• _ABOUT THIS EXERCISE_
Start at the line below containing "green cake [246,178,312,242]" and stop at the line containing "orange wallet [290,391,342,454]". Repeat every line of that stretch exactly, and nothing outside it.

<<<<

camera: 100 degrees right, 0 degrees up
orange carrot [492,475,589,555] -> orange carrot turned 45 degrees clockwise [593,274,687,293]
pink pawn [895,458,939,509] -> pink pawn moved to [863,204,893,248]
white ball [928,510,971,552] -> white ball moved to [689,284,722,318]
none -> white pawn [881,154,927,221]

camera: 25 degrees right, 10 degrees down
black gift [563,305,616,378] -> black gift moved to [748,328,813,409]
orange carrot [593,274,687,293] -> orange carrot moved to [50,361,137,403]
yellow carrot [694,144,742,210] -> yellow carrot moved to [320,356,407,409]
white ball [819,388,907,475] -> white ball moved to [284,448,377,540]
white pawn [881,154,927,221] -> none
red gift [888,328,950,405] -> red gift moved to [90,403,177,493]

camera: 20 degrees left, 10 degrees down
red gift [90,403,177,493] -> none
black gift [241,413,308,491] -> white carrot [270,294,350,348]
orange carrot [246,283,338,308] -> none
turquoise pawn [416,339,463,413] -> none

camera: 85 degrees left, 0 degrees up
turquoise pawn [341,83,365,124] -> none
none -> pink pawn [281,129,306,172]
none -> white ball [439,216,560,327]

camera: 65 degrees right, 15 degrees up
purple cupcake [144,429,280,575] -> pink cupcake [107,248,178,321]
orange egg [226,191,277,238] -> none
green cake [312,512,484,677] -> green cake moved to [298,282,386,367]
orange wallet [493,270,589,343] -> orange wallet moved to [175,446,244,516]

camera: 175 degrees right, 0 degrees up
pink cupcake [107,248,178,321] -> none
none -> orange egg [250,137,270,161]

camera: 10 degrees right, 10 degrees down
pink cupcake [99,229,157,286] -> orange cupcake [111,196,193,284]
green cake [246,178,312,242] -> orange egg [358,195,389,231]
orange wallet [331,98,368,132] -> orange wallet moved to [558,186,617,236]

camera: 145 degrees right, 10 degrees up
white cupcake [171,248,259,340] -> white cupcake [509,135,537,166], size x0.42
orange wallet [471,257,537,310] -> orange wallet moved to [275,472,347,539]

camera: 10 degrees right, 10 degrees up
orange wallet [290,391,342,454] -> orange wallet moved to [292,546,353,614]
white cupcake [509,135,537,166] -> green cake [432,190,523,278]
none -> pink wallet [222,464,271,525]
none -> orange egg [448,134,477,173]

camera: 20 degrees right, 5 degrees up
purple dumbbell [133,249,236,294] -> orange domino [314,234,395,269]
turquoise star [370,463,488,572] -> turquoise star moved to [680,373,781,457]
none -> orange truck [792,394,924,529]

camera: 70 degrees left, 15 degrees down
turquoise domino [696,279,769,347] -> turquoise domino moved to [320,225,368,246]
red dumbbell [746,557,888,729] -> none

>>>>

• _RESULT FOR THIS EXERCISE_
green cake [246,178,312,242] -> orange egg [358,195,389,231]
orange wallet [331,98,368,132] -> orange wallet moved to [558,186,617,236]

camera: 145 degrees right, 10 degrees up
white cupcake [171,248,259,340] -> white cupcake [509,135,537,166], size x0.42
orange wallet [471,257,537,310] -> orange wallet moved to [275,472,347,539]

camera: 10 degrees right, 10 degrees up
orange wallet [290,391,342,454] -> orange wallet moved to [292,546,353,614]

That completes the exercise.